Task objective -
Each line below needs to be returned exactly. Skip any picture.

Source material -
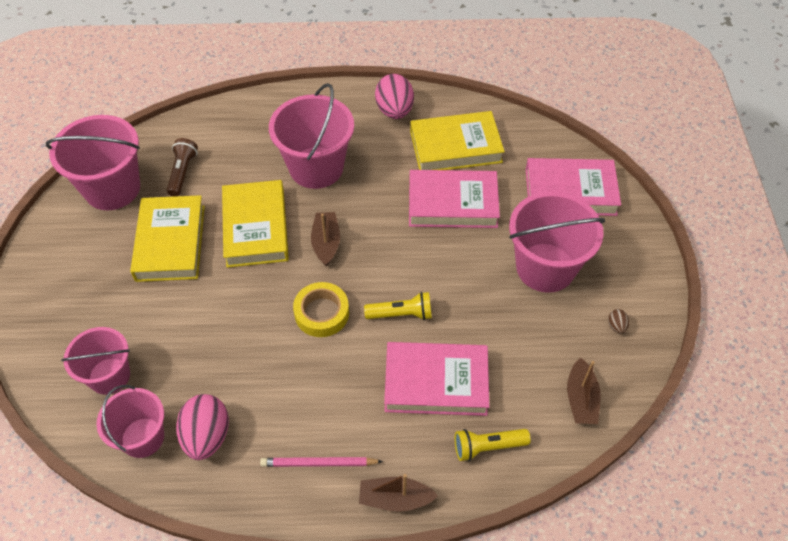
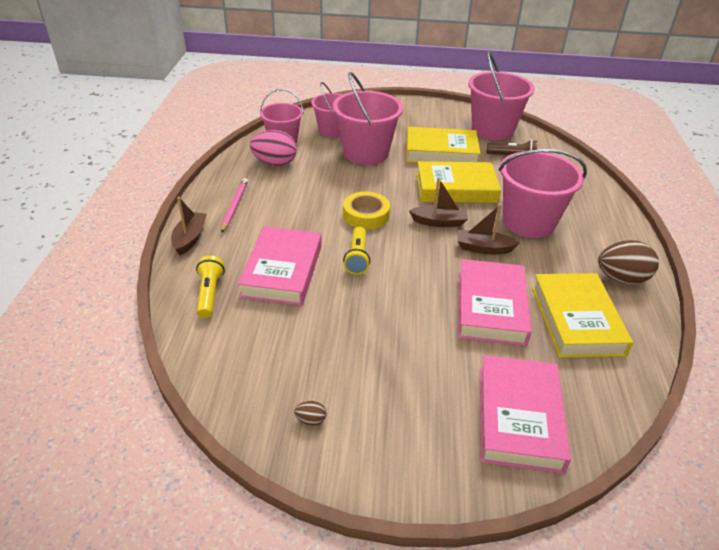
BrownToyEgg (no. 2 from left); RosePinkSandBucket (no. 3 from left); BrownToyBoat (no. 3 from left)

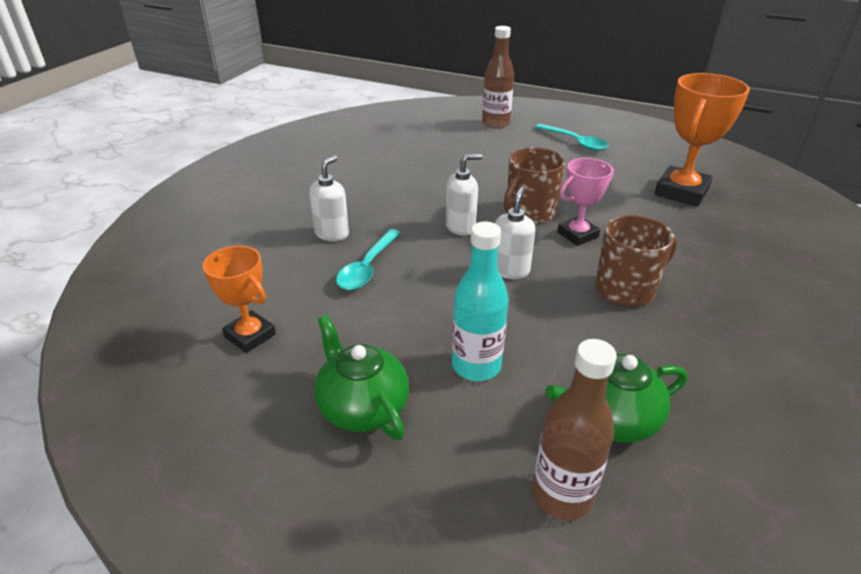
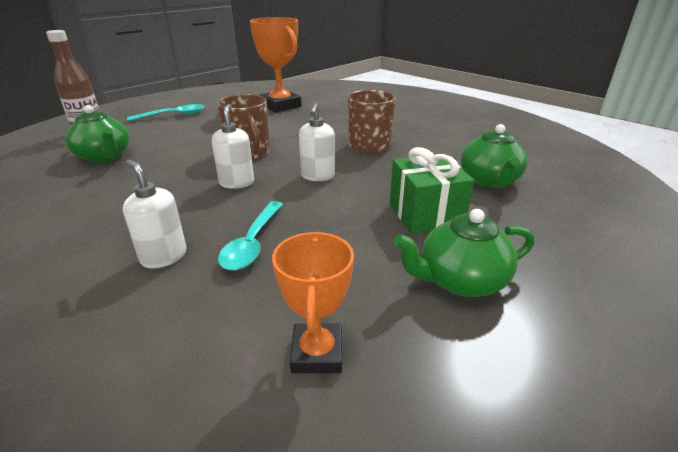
OrangeColouredPrizeCup (no. 2 from left); TurquoiseTeaspoon (no. 2 from left); EmeraldGift; WhiteSoapDispenser (no. 3 from left); BrownBottle (no. 2 from left in the first image); RosePinkPrizeCup; EmeraldTeapot (no. 1 from left)

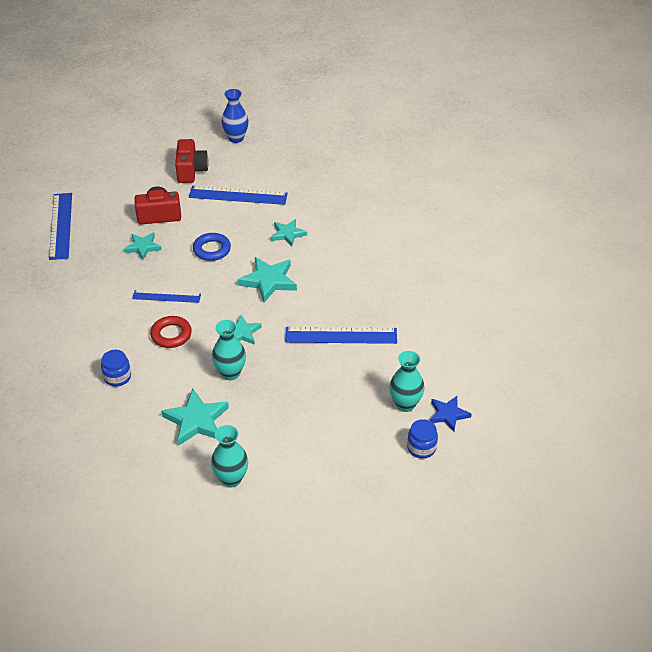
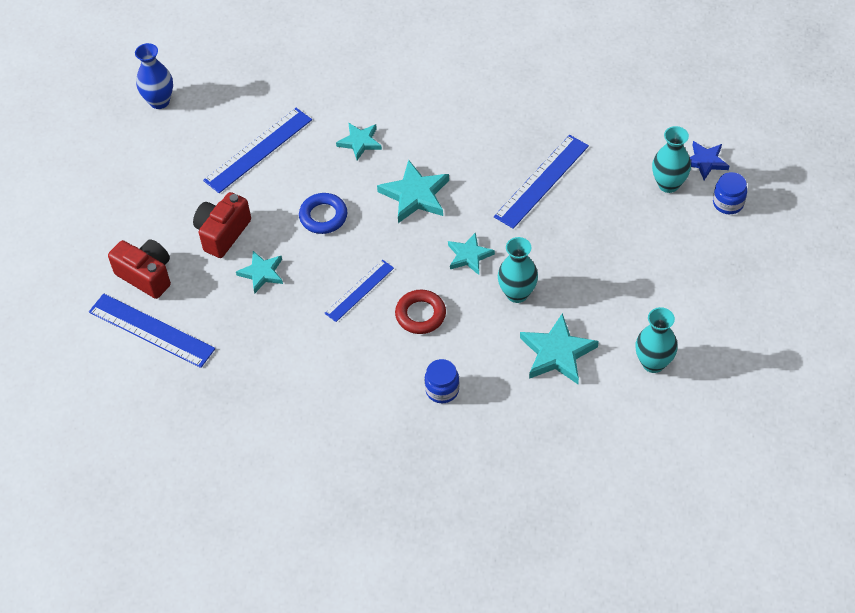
RedPhotoCamera (no. 1 from left)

Response area -
BrownToyEgg (no. 2 from left); RosePinkSandBucket (no. 3 from left); BrownToyBoat (no. 3 from left)

OrangeColouredPrizeCup (no. 2 from left); TurquoiseTeaspoon (no. 2 from left); EmeraldGift; WhiteSoapDispenser (no. 3 from left); BrownBottle (no. 2 from left in the first image); RosePinkPrizeCup; EmeraldTeapot (no. 1 from left)

RedPhotoCamera (no. 1 from left)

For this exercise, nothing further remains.